**What the task asks**
Every entry must reappear in your answer exactly as written, though its pictures must not.

**Information given**
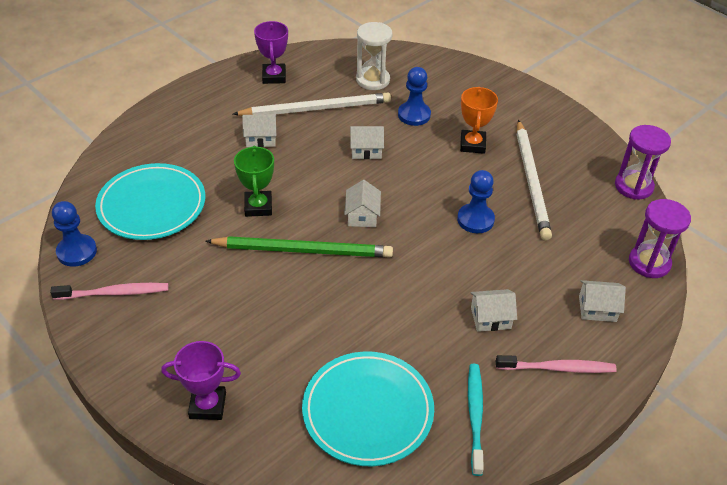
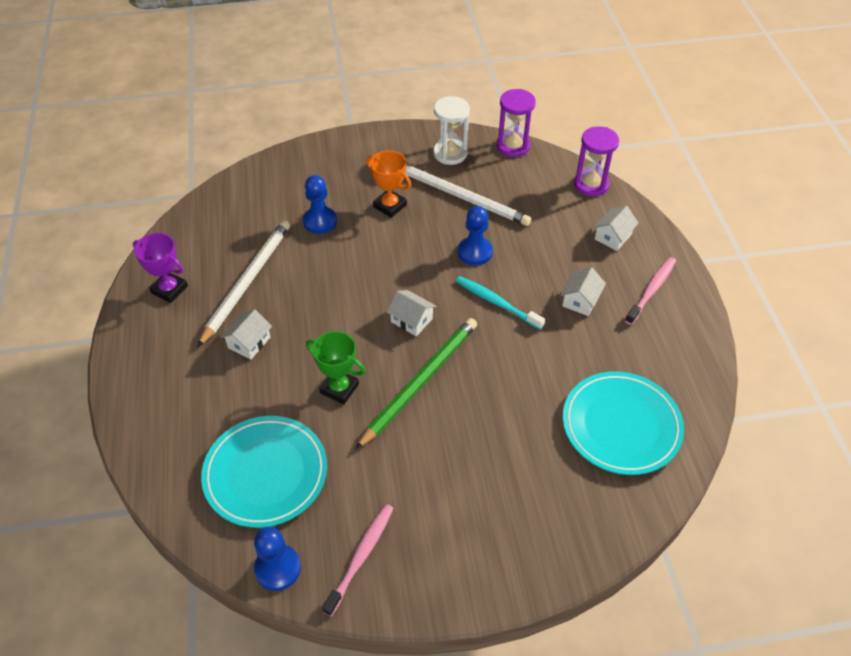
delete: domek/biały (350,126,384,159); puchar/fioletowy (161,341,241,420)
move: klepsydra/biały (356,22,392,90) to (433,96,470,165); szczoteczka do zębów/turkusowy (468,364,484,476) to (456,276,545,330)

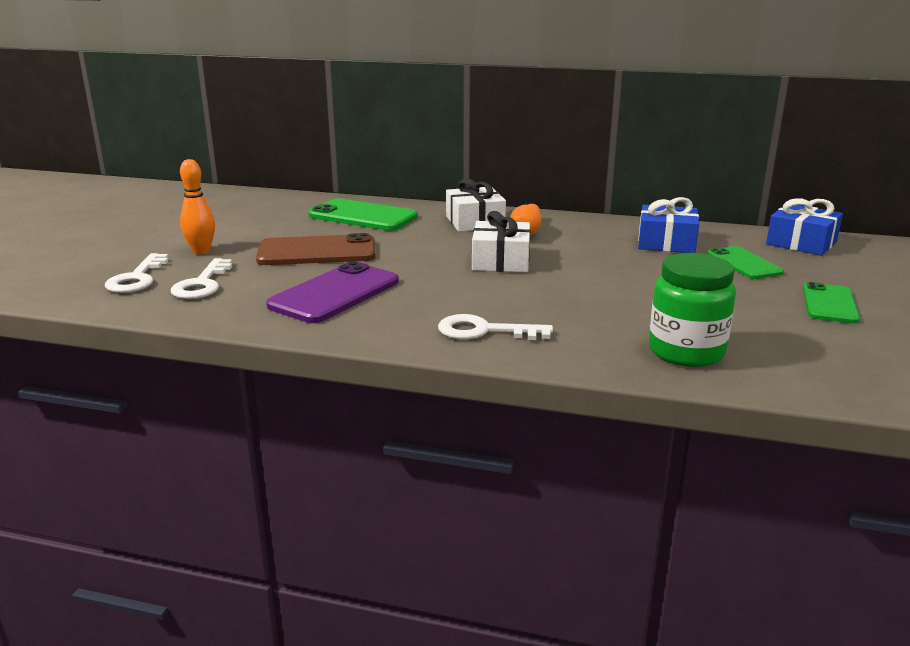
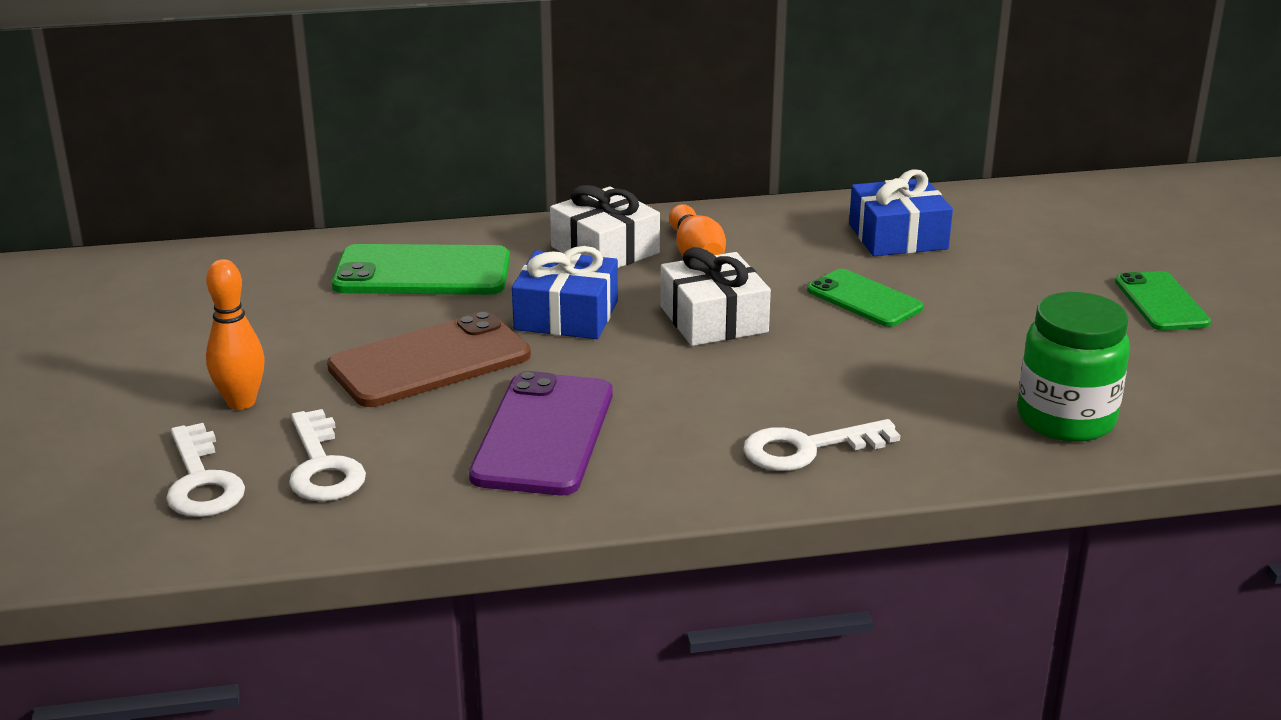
move: prezent/niebieski (766,198,843,256) to (512,246,618,339); telefon/zielony (708,246,784,279) to (807,269,923,327)

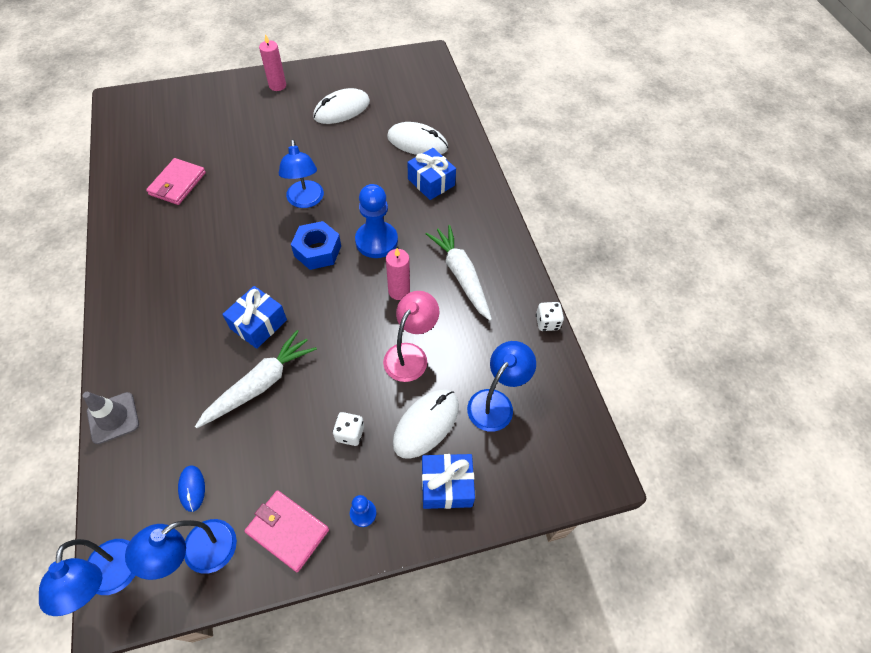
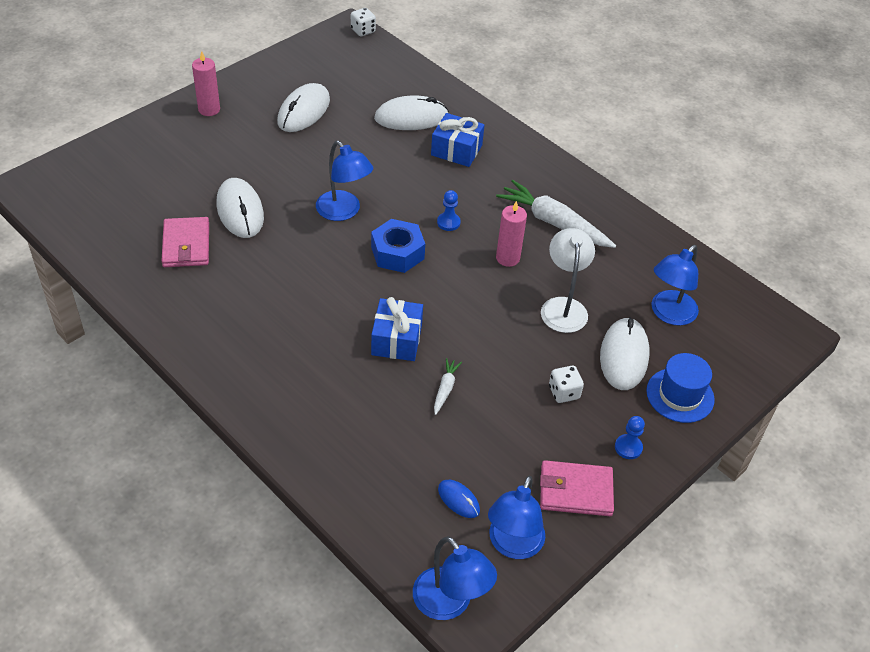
delete: pachołek/szary (83,392,139,444)
insert: myszka/biały (217,178,264,238)
move: kostka do gry/biały (536,302,564,331) to (351,8,376,36)
replace: prezent/niebieski (422,454,475,509) to kapelusz/niebieski (646,353,715,423)
recolor: lampka/różowy (383,291,439,382) to lampka/biały (541,228,595,333)
rotate: lampka/niebieski (467,341,536,432) = (651,245,699,326) 150 degrees counterclockwise
resize: pionek/niebieski (355,184,398,258) = (437,190,461,231) x0.48; marchewka/biały (195,330,317,428) = (434,358,462,415) x0.47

**Solution below**
delete: domek/biały (350,126,384,159); puchar/fioletowy (161,341,241,420)
move: klepsydra/biały (356,22,392,90) to (433,96,470,165); szczoteczka do zębów/turkusowy (468,364,484,476) to (456,276,545,330)

move: prezent/niebieski (766,198,843,256) to (512,246,618,339); telefon/zielony (708,246,784,279) to (807,269,923,327)

delete: pachołek/szary (83,392,139,444)
insert: myszka/biały (217,178,264,238)
move: kostka do gry/biały (536,302,564,331) to (351,8,376,36)
replace: prezent/niebieski (422,454,475,509) to kapelusz/niebieski (646,353,715,423)
recolor: lampka/różowy (383,291,439,382) to lampka/biały (541,228,595,333)
rotate: lampka/niebieski (467,341,536,432) = (651,245,699,326) 150 degrees counterclockwise
resize: pionek/niebieski (355,184,398,258) = (437,190,461,231) x0.48; marchewka/biały (195,330,317,428) = (434,358,462,415) x0.47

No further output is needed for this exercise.